DATA FOR PROCESSING ->
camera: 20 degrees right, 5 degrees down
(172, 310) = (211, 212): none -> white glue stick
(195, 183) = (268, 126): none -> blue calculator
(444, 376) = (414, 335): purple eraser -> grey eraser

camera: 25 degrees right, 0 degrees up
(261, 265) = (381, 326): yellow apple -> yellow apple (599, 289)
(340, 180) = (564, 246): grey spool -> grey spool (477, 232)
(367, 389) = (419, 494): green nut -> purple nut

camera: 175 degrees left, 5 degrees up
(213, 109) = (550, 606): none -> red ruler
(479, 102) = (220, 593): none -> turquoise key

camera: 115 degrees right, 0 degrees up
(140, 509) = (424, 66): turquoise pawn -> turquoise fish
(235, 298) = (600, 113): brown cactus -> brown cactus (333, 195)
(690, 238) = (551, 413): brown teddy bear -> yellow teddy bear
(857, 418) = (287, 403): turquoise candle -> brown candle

==

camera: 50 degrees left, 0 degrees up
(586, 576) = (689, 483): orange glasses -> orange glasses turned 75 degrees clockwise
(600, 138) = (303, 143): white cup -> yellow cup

* * *

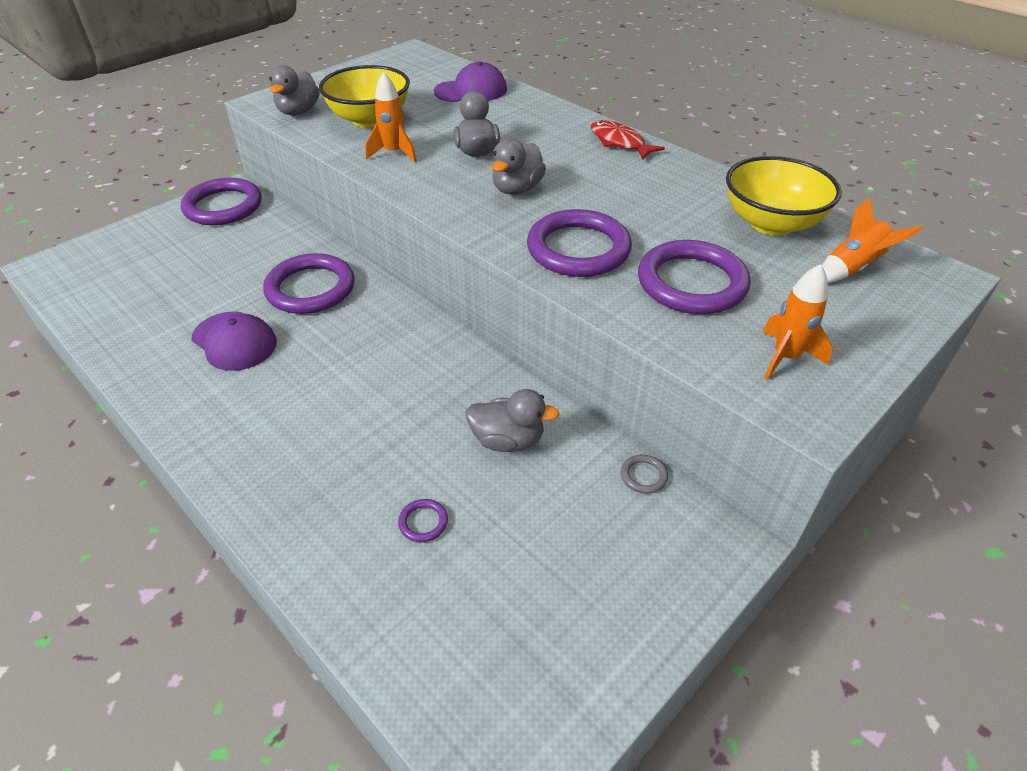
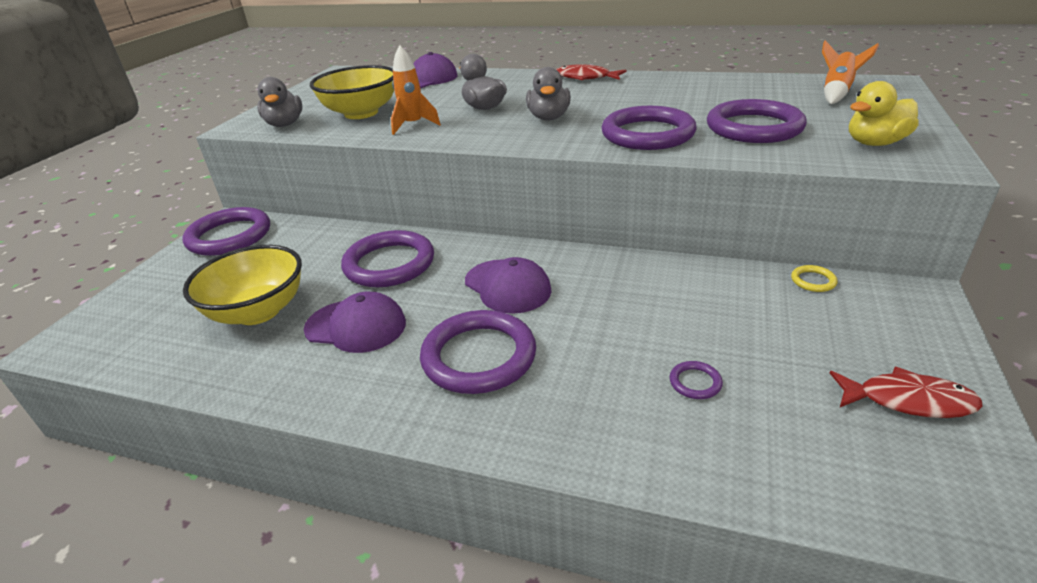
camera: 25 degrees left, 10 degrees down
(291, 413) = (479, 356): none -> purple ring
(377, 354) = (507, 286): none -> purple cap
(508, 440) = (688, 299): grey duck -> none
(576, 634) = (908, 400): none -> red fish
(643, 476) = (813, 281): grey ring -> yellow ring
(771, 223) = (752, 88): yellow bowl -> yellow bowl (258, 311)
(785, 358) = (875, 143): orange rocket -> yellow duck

WHAT TO PRODUCE -> The required answer is the run of lines above, starting at the line with "(291, 413) = (479, 356): none -> purple ring" and ending at the line with "(785, 358) = (875, 143): orange", reproduced exactly with both ends.

ANSWER SECTION ->
(291, 413) = (479, 356): none -> purple ring
(377, 354) = (507, 286): none -> purple cap
(508, 440) = (688, 299): grey duck -> none
(576, 634) = (908, 400): none -> red fish
(643, 476) = (813, 281): grey ring -> yellow ring
(771, 223) = (752, 88): yellow bowl -> yellow bowl (258, 311)
(785, 358) = (875, 143): orange rocket -> yellow duck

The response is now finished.